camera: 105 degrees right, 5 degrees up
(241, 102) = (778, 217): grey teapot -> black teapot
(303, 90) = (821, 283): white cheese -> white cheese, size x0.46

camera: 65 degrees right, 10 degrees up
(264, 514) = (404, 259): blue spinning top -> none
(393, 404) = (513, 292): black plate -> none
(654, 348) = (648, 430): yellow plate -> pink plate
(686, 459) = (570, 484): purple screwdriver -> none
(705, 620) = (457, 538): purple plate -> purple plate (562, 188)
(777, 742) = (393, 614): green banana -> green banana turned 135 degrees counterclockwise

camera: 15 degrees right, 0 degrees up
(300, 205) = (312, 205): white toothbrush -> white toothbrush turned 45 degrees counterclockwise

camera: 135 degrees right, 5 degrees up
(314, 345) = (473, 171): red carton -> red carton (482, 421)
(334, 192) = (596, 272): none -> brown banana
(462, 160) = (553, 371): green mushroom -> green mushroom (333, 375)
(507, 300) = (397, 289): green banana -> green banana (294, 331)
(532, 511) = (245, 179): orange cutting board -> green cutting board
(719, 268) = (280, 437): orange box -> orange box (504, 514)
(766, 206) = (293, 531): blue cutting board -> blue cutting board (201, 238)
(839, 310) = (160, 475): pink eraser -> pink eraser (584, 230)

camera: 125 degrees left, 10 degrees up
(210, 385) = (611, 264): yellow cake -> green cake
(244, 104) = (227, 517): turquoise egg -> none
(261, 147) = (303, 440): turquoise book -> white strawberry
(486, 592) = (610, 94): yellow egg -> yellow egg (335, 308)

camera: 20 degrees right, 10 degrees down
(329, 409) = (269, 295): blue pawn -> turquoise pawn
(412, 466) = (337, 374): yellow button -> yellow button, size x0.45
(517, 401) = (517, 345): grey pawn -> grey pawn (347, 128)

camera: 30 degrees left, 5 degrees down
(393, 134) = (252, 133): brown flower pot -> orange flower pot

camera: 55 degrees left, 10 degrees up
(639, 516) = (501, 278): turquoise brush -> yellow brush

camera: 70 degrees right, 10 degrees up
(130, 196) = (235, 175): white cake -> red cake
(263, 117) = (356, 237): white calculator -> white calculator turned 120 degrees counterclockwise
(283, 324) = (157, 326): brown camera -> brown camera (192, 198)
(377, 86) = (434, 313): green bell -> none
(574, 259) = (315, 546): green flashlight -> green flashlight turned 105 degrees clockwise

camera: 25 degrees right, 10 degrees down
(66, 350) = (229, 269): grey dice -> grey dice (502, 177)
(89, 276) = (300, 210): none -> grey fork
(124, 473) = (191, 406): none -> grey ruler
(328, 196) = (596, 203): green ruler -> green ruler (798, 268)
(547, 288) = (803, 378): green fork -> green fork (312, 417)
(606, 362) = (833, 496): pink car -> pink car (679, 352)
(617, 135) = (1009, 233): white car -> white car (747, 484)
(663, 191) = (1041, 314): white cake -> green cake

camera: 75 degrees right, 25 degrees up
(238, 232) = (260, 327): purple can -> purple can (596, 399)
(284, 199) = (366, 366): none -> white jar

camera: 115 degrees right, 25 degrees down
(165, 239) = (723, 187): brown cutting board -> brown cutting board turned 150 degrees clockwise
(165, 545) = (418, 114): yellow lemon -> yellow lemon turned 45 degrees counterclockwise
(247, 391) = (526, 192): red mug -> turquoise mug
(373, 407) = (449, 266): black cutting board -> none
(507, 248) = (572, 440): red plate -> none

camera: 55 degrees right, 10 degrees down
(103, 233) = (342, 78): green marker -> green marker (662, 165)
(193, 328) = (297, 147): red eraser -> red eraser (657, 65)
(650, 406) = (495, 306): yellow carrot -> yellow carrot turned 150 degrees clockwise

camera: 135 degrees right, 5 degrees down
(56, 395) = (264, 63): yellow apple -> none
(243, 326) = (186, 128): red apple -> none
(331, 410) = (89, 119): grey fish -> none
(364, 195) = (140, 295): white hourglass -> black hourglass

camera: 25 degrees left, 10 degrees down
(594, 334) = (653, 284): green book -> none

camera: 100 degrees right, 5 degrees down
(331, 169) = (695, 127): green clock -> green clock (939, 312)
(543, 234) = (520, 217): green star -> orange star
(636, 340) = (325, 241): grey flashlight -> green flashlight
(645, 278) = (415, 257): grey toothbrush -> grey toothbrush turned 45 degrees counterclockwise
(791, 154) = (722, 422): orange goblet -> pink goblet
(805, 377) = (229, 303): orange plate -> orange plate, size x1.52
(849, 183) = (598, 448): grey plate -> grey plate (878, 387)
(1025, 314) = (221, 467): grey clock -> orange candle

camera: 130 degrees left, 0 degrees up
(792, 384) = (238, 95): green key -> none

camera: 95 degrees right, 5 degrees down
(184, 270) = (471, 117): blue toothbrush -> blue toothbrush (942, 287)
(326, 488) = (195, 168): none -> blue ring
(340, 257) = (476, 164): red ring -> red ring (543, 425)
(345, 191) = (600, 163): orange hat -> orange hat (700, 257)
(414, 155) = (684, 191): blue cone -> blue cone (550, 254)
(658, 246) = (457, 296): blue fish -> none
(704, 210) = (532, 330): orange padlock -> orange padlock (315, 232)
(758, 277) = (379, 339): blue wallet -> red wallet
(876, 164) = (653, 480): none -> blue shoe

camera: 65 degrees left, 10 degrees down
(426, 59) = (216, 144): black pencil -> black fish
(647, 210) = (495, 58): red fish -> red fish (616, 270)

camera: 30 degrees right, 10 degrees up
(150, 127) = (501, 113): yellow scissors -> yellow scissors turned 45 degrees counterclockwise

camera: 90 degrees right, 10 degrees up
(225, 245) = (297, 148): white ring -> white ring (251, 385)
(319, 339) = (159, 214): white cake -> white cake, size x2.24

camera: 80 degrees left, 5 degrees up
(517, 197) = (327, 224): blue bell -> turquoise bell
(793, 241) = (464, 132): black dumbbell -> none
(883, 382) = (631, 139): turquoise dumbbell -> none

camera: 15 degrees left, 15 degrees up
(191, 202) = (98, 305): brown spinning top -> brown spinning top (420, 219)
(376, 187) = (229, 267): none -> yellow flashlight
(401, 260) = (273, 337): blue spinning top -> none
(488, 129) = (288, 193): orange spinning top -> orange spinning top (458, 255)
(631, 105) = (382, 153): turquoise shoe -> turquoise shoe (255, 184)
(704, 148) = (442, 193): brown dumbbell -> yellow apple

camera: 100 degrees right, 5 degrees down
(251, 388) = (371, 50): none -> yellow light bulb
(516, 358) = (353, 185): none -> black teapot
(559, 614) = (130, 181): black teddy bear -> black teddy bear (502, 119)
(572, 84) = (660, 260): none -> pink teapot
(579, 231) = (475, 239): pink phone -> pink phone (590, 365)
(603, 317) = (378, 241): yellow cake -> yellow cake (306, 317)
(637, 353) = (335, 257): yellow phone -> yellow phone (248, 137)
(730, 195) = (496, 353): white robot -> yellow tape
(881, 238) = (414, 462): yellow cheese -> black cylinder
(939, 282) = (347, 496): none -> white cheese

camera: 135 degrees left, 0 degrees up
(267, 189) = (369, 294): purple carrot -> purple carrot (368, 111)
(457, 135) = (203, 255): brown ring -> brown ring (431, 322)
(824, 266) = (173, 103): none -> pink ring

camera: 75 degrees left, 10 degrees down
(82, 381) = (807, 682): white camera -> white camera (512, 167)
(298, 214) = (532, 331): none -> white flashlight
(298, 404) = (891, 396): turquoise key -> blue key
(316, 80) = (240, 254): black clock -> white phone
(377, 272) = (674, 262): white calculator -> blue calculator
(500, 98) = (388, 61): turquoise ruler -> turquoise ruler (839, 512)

◇ ◇ ◇ ◇

= Exercise directions =
From the records above, extract exactly and only the lines that begin at the line with "(66, 350) = (229, 269): grey" and stop after the line with "(507, 248) = (572, 440): red plate -> none".

= Your response =
(66, 350) = (229, 269): grey dice -> grey dice (502, 177)
(89, 276) = (300, 210): none -> grey fork
(124, 473) = (191, 406): none -> grey ruler
(328, 196) = (596, 203): green ruler -> green ruler (798, 268)
(547, 288) = (803, 378): green fork -> green fork (312, 417)
(606, 362) = (833, 496): pink car -> pink car (679, 352)
(617, 135) = (1009, 233): white car -> white car (747, 484)
(663, 191) = (1041, 314): white cake -> green cake

camera: 75 degrees right, 25 degrees up
(238, 232) = (260, 327): purple can -> purple can (596, 399)
(284, 199) = (366, 366): none -> white jar

camera: 115 degrees right, 25 degrees down
(165, 239) = (723, 187): brown cutting board -> brown cutting board turned 150 degrees clockwise
(165, 545) = (418, 114): yellow lemon -> yellow lemon turned 45 degrees counterclockwise
(247, 391) = (526, 192): red mug -> turquoise mug
(373, 407) = (449, 266): black cutting board -> none
(507, 248) = (572, 440): red plate -> none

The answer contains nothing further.